Segment Start: RECORDS PROVIDED

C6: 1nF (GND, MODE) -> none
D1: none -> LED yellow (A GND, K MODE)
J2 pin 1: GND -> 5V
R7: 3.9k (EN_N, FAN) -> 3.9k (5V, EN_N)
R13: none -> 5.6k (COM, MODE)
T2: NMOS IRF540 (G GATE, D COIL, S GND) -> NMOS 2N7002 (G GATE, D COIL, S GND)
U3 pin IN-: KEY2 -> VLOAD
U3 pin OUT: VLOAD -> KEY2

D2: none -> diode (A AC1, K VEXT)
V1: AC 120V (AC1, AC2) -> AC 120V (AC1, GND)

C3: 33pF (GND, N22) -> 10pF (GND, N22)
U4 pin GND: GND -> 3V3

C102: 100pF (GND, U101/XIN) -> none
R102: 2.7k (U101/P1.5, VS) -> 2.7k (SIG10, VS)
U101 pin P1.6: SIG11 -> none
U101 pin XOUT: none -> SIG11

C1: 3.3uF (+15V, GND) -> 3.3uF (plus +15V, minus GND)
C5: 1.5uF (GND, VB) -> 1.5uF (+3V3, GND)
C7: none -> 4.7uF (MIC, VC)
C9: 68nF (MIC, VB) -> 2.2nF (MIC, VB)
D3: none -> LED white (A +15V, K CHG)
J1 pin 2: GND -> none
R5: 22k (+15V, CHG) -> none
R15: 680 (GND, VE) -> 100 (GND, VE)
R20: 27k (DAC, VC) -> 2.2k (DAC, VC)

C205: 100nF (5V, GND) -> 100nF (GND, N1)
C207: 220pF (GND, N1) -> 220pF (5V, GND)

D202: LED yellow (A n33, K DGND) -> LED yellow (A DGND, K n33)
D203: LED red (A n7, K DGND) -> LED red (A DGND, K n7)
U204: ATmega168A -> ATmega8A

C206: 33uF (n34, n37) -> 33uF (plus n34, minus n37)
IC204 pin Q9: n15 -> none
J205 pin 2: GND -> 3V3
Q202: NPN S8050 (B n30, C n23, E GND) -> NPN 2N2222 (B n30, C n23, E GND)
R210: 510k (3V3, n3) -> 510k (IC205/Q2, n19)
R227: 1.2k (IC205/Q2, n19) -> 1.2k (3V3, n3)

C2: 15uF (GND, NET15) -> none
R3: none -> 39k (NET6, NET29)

Segment End: RECORDS PROVIDED

WORK INSTRUCTION
Copy out the lines above exactly, beginning at the one that contains "C5: 1.5uF (GND, VB) -> 1.5uF (+3V3, GND)" and ending at the one that contains "J205 pin 2: GND -> 3V3".

YOUR RESPONSE
C5: 1.5uF (GND, VB) -> 1.5uF (+3V3, GND)
C7: none -> 4.7uF (MIC, VC)
C9: 68nF (MIC, VB) -> 2.2nF (MIC, VB)
D3: none -> LED white (A +15V, K CHG)
J1 pin 2: GND -> none
R5: 22k (+15V, CHG) -> none
R15: 680 (GND, VE) -> 100 (GND, VE)
R20: 27k (DAC, VC) -> 2.2k (DAC, VC)

C205: 100nF (5V, GND) -> 100nF (GND, N1)
C207: 220pF (GND, N1) -> 220pF (5V, GND)

D202: LED yellow (A n33, K DGND) -> LED yellow (A DGND, K n33)
D203: LED red (A n7, K DGND) -> LED red (A DGND, K n7)
U204: ATmega168A -> ATmega8A

C206: 33uF (n34, n37) -> 33uF (plus n34, minus n37)
IC204 pin Q9: n15 -> none
J205 pin 2: GND -> 3V3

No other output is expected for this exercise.